**The data**.
______

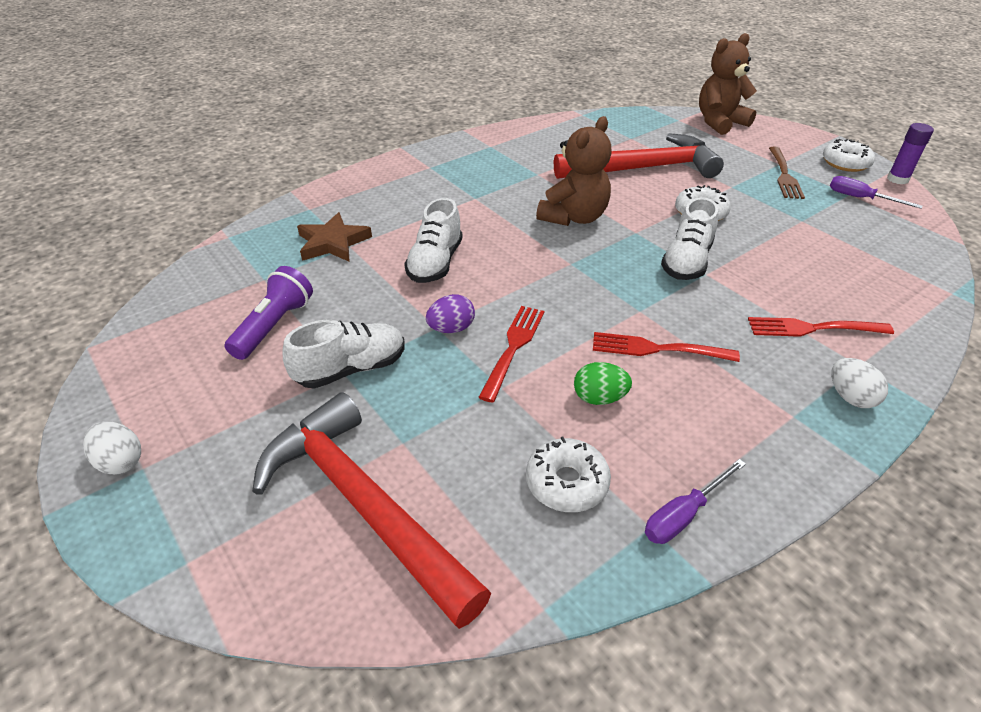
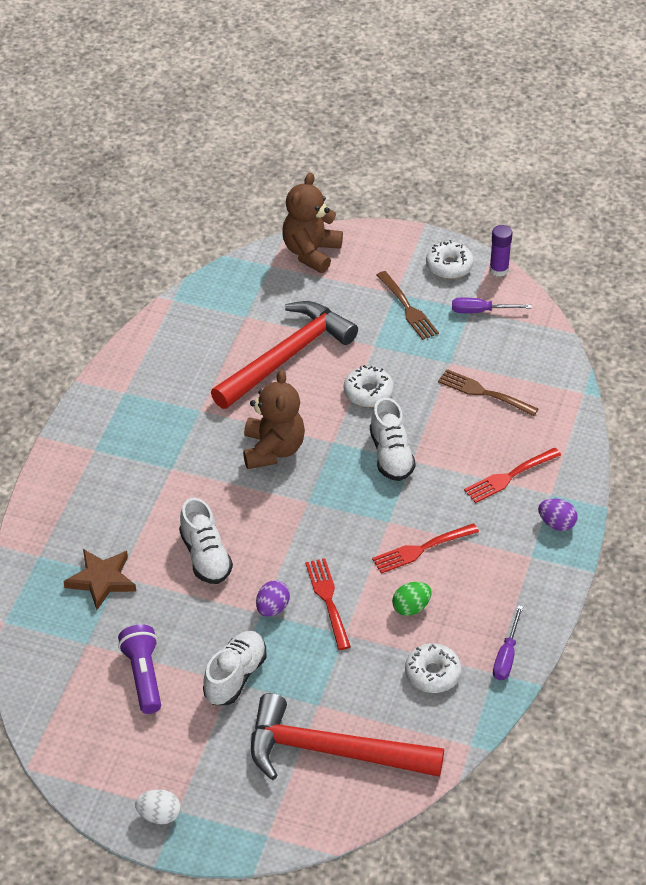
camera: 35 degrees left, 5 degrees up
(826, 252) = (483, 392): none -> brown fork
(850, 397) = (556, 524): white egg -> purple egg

______

**Your goal**. Leaving out the pictures, reproduce the whole listing above exactly.

**Solution**.
camera: 35 degrees left, 5 degrees up
(826, 252) = (483, 392): none -> brown fork
(850, 397) = (556, 524): white egg -> purple egg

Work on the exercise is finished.